> WHAT TO PRODUCE:
Look through the data below for the line with "orange_boat 468,738 ->", and transcribe it exactly together with each line after it up to and including the line with "red_boat 365,761 -> orange_bottle 320,583". Give nothing else.

> DATA RECORDS:
BEGIN
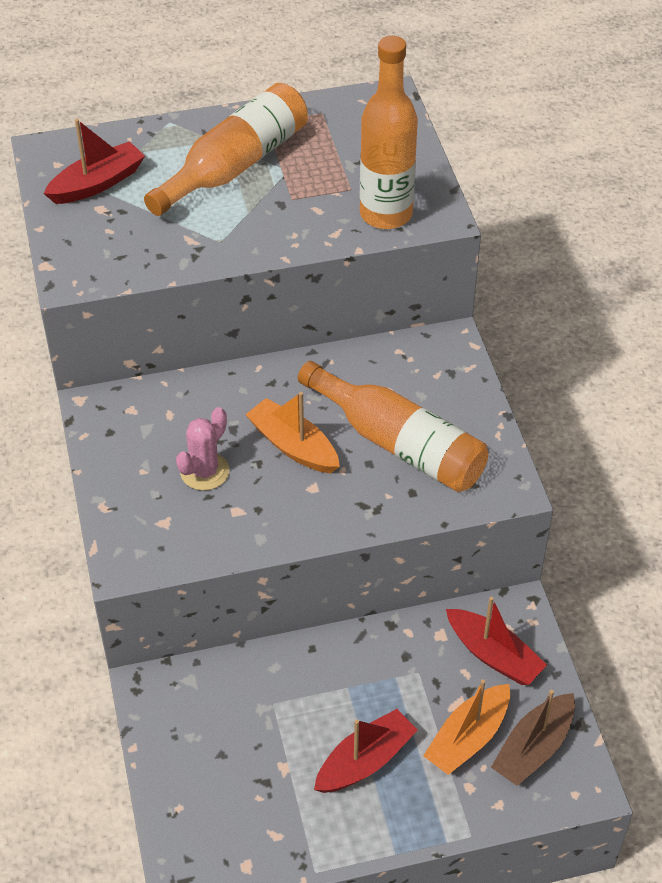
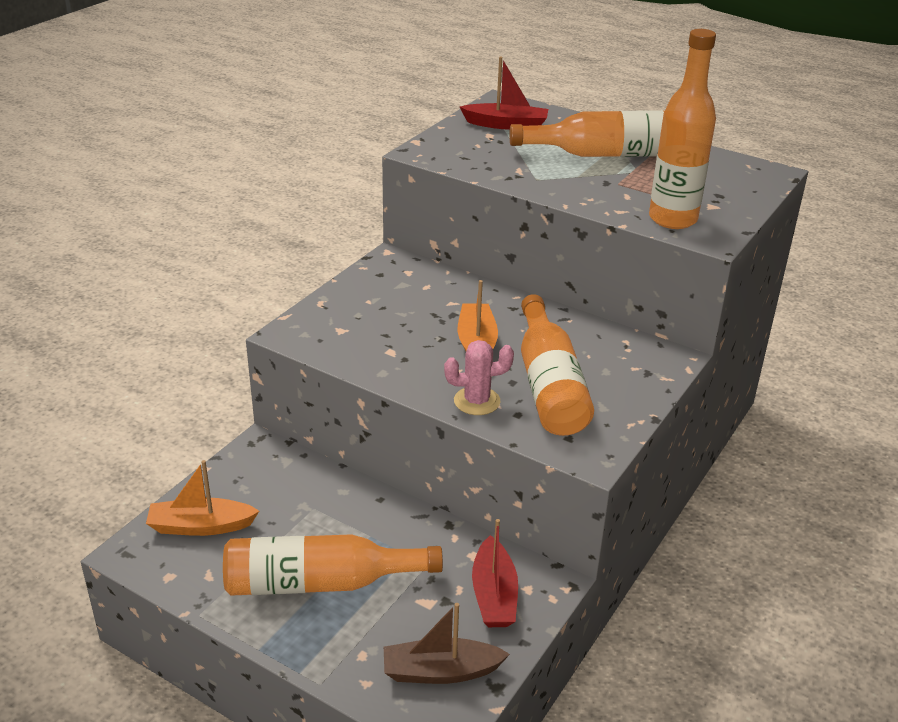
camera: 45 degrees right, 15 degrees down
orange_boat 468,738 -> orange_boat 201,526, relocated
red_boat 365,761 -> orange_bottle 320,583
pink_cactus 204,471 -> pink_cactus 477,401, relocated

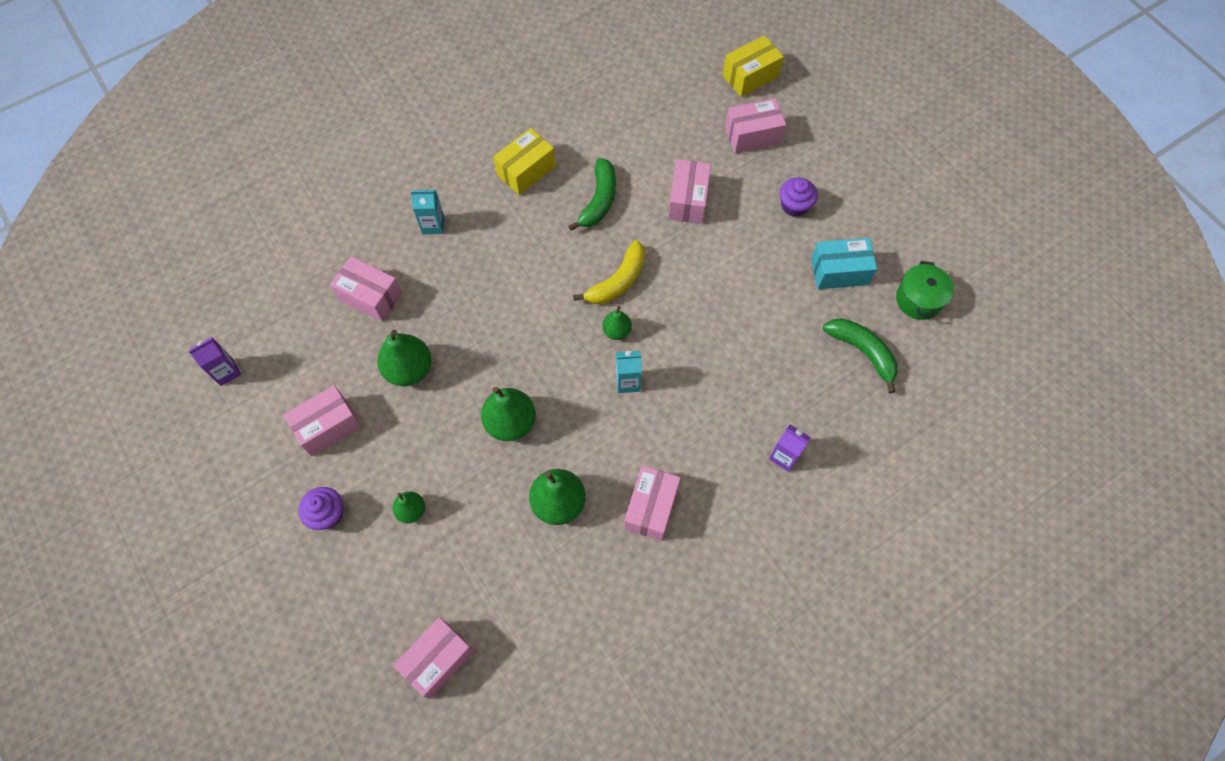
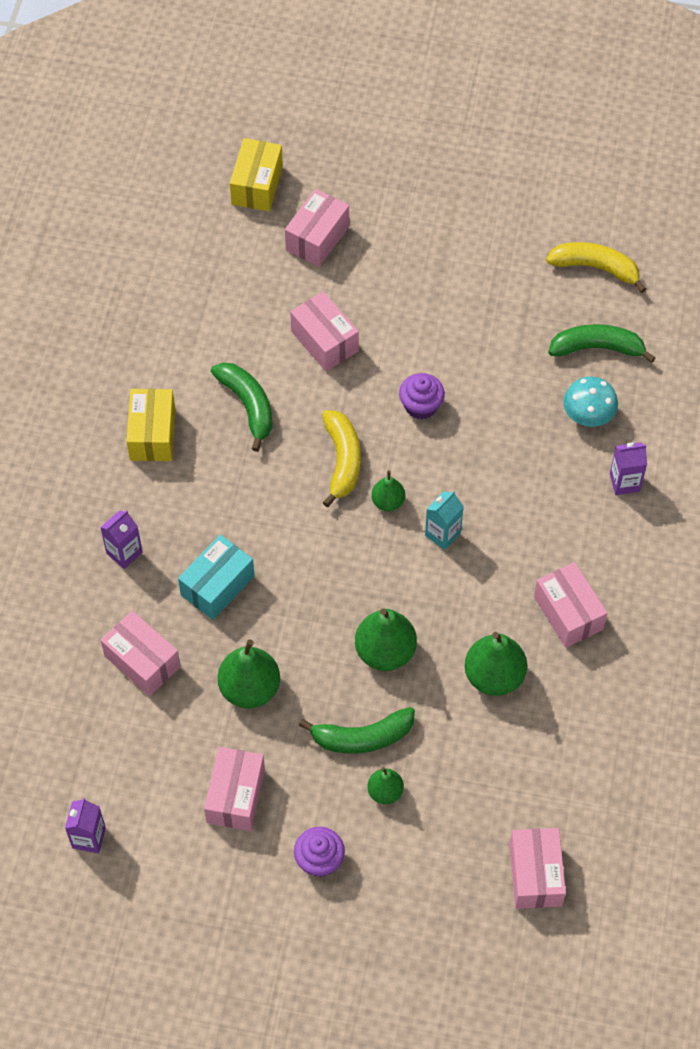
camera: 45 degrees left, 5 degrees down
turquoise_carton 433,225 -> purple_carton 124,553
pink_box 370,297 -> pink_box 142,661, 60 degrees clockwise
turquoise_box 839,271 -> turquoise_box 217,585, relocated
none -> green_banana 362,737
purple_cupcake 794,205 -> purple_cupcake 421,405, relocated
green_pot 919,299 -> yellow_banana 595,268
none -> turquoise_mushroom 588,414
END
BEGIN
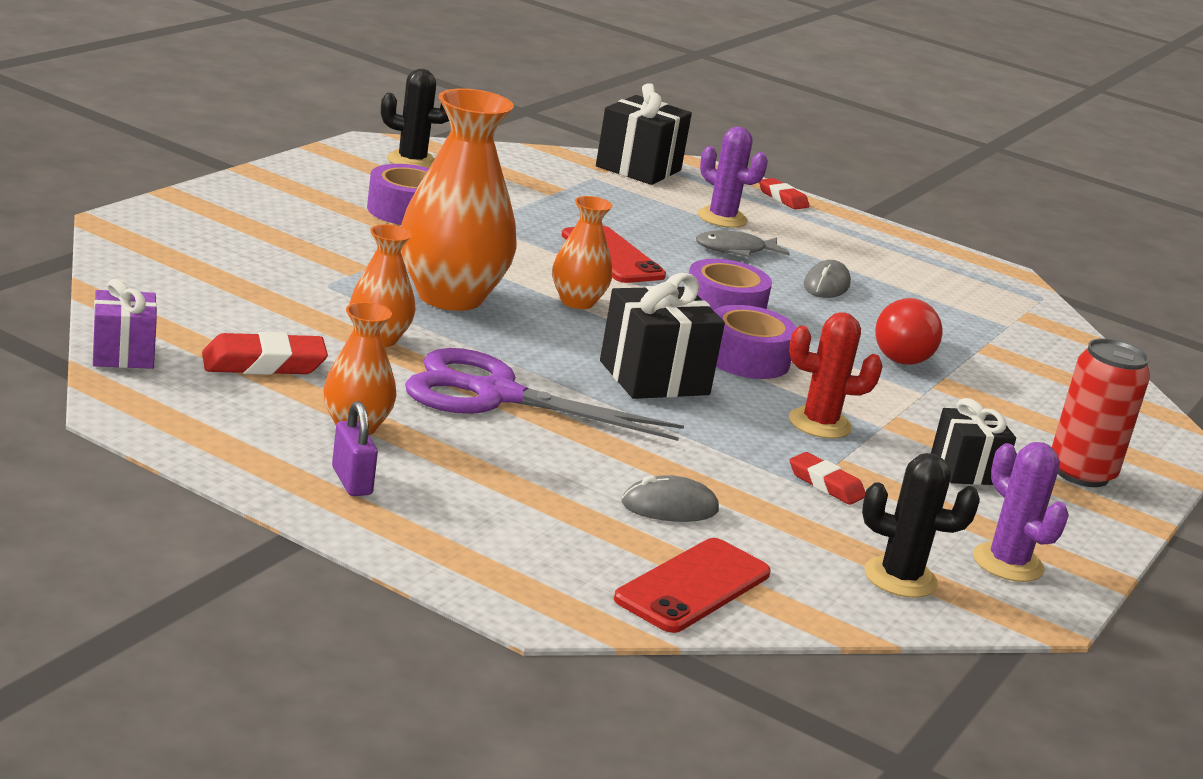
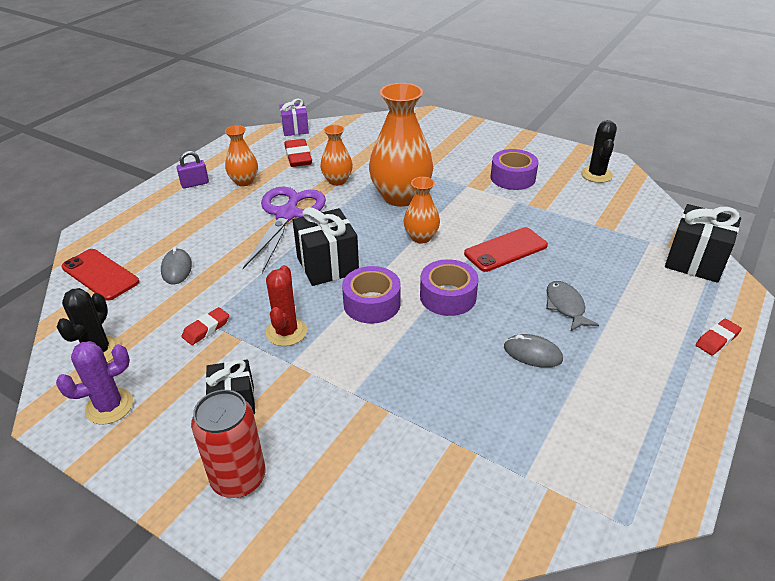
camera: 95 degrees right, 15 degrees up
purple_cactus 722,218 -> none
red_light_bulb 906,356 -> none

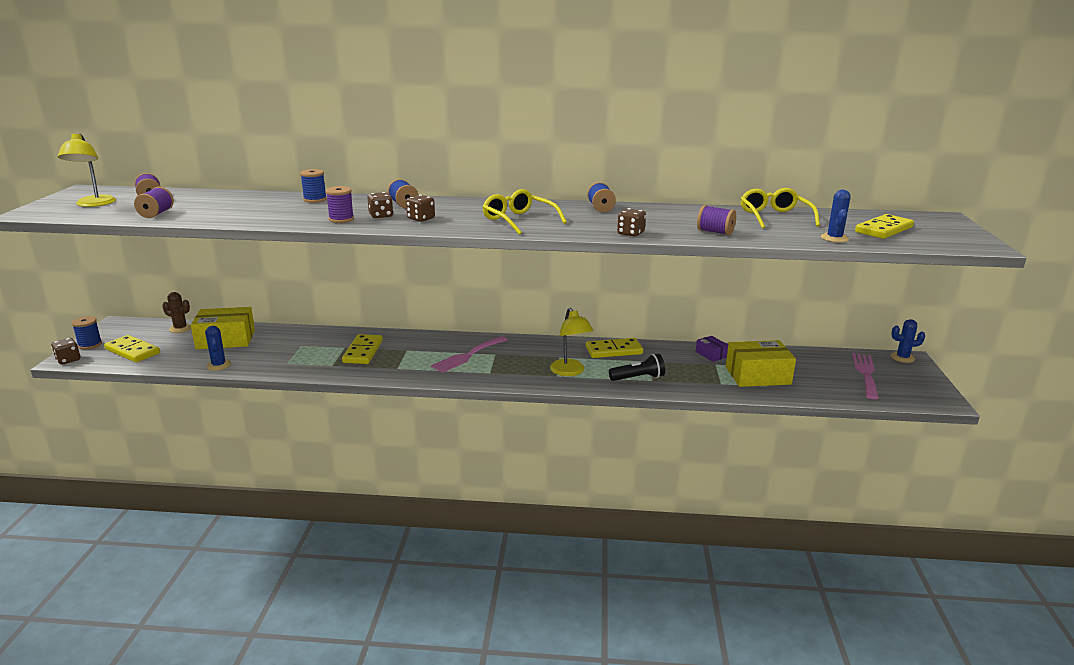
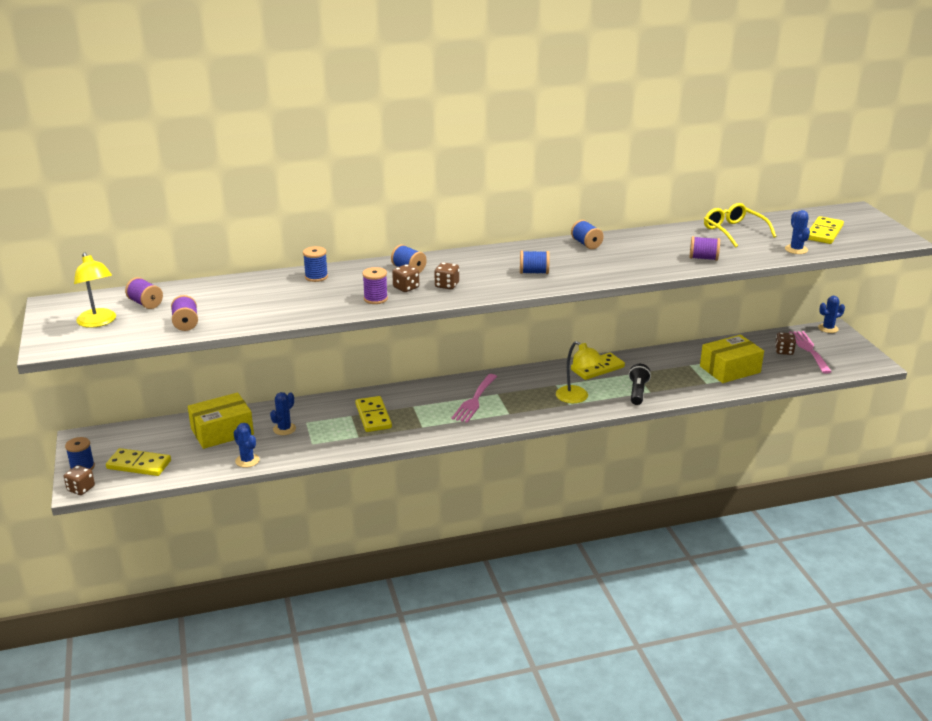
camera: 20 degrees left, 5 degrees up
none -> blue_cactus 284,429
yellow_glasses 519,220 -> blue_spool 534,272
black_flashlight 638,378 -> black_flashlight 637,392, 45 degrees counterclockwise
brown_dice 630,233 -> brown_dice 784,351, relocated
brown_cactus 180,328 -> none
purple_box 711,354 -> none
END
> RESULT FOR THIS EXERCISE:
orange_boat 468,738 -> orange_boat 201,526, relocated
red_boat 365,761 -> orange_bottle 320,583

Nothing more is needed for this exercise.